### PROMPT
Copy out all lines in the data below containing the string "cone".

### THE DATA
------------------------------------
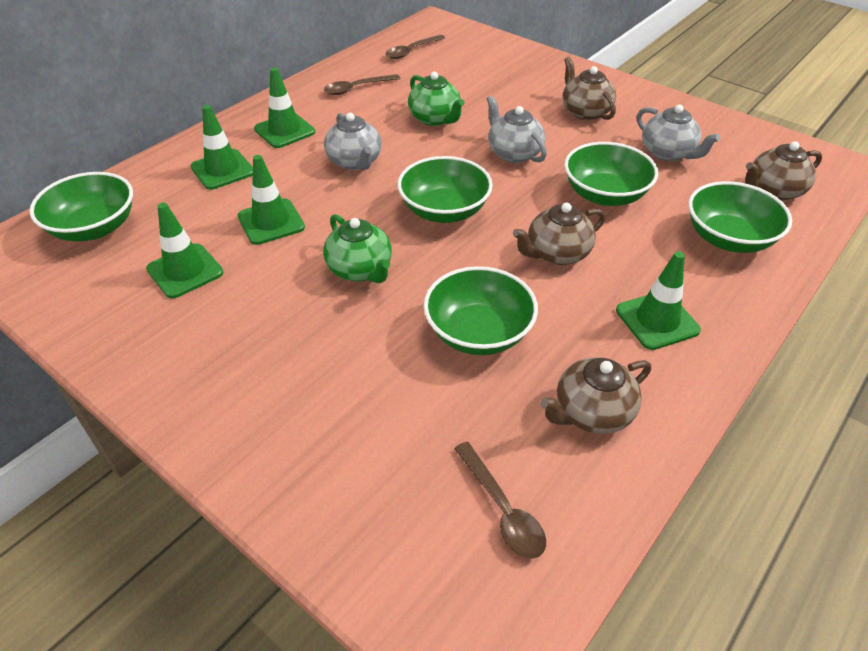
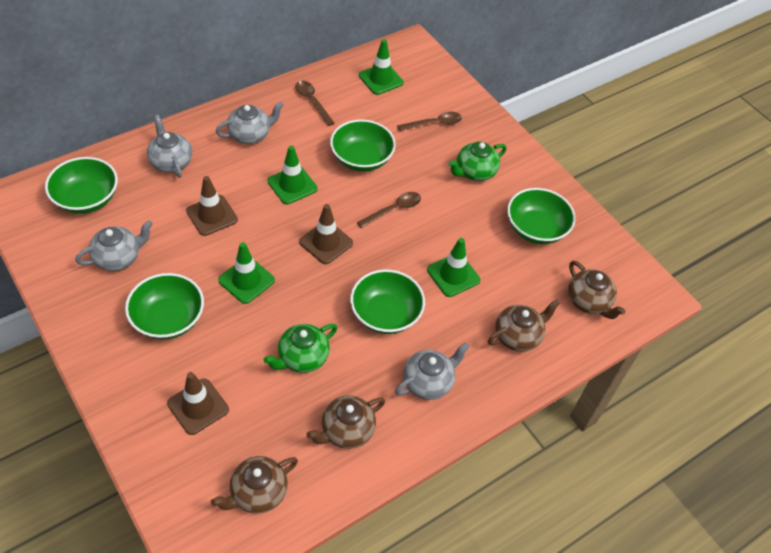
brown traffic cone: 0 -> 3
green traffic cone: 5 -> 4
grey teapot: 3 -> 4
------------------------------------
### RESULT
brown traffic cone: 0 -> 3
green traffic cone: 5 -> 4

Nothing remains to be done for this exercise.